** start of Extracted data **
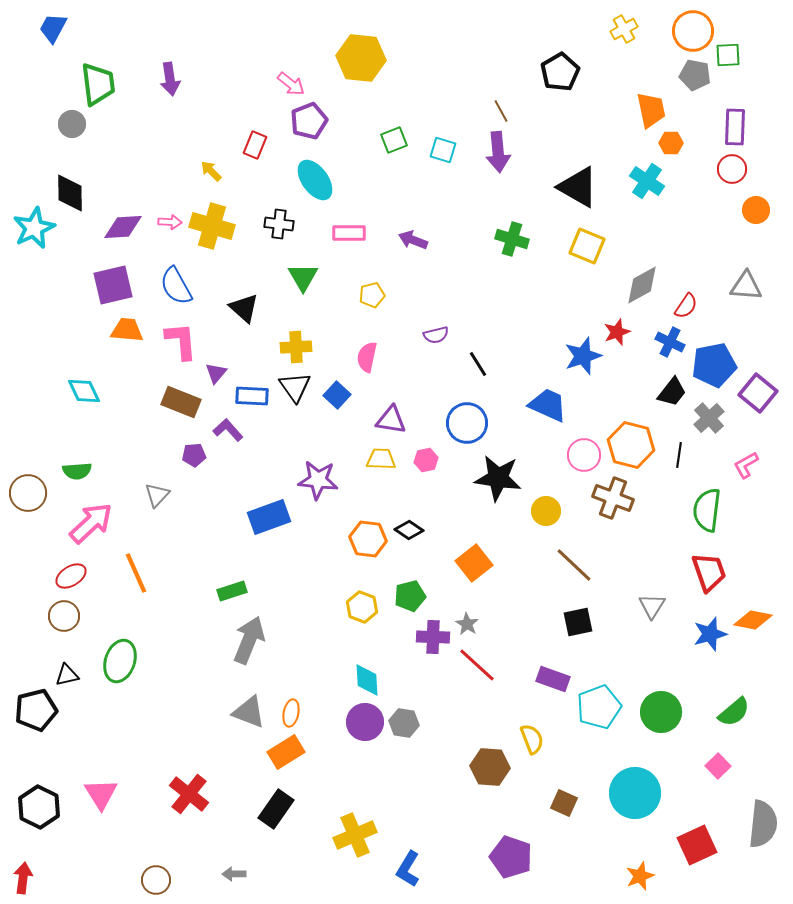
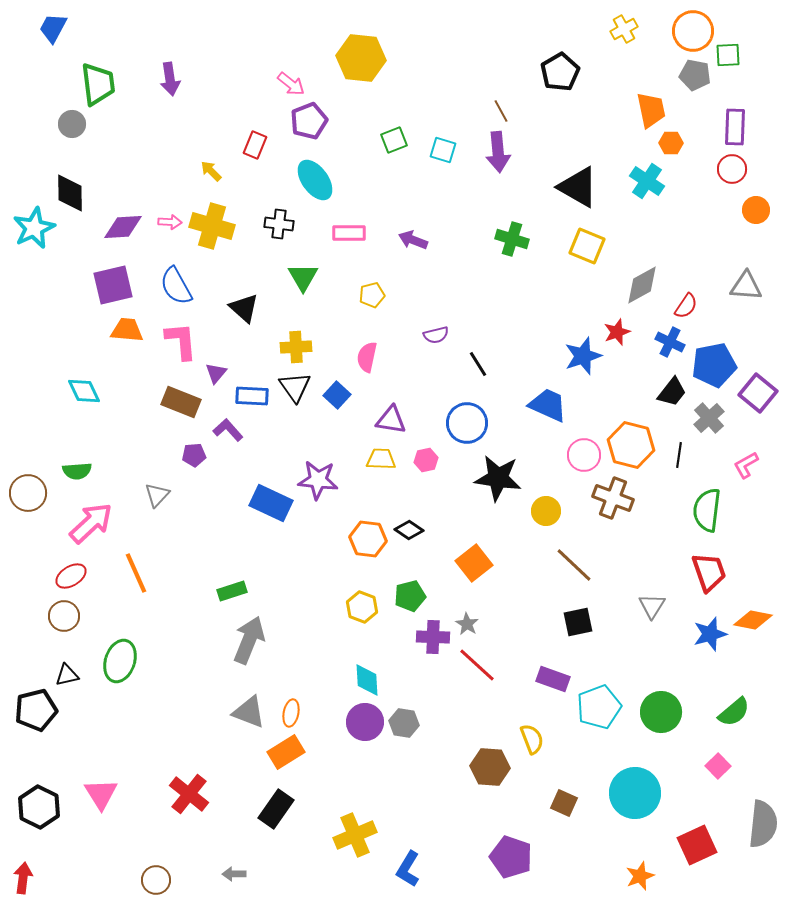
blue rectangle at (269, 517): moved 2 px right, 14 px up; rotated 45 degrees clockwise
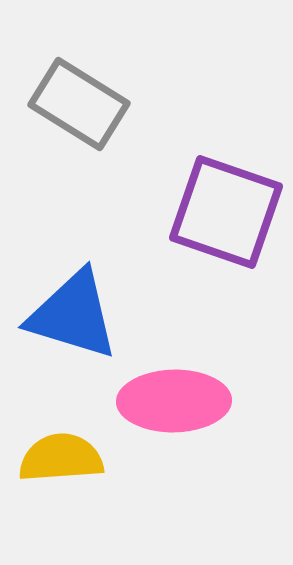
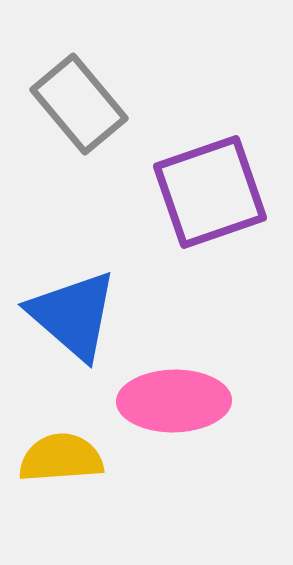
gray rectangle: rotated 18 degrees clockwise
purple square: moved 16 px left, 20 px up; rotated 38 degrees counterclockwise
blue triangle: rotated 24 degrees clockwise
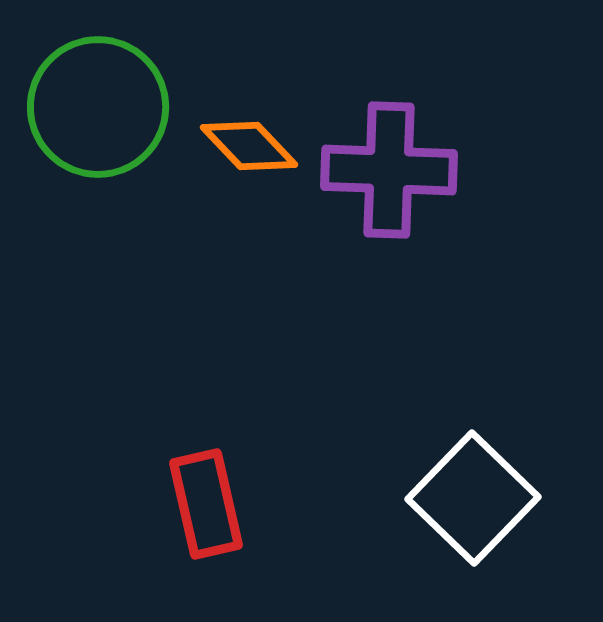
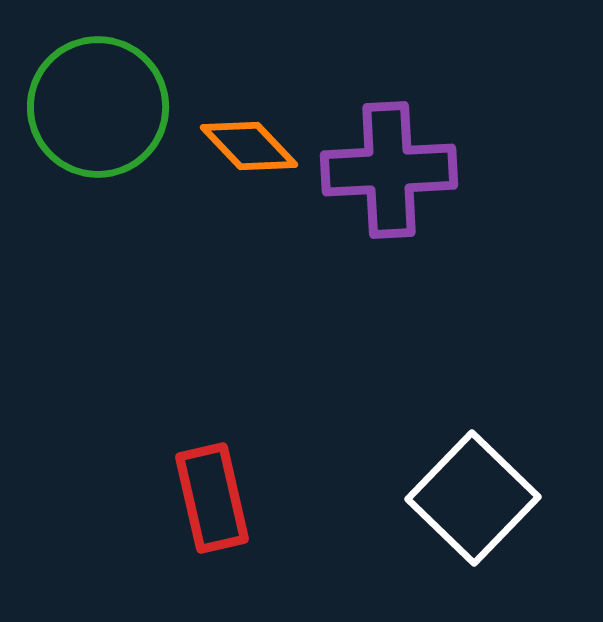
purple cross: rotated 5 degrees counterclockwise
red rectangle: moved 6 px right, 6 px up
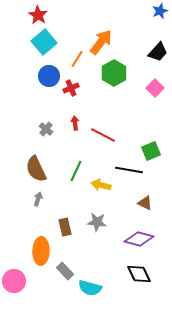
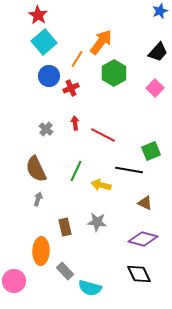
purple diamond: moved 4 px right
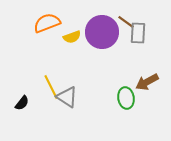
** end of Extracted data **
The exercise
Copy out everything from the line containing "purple cross: rotated" down to the end of the records, word for word, leaving out the pictures.

Answer to the problem
purple cross: rotated 5 degrees counterclockwise
red rectangle: moved 6 px right, 6 px up
purple diamond: moved 4 px right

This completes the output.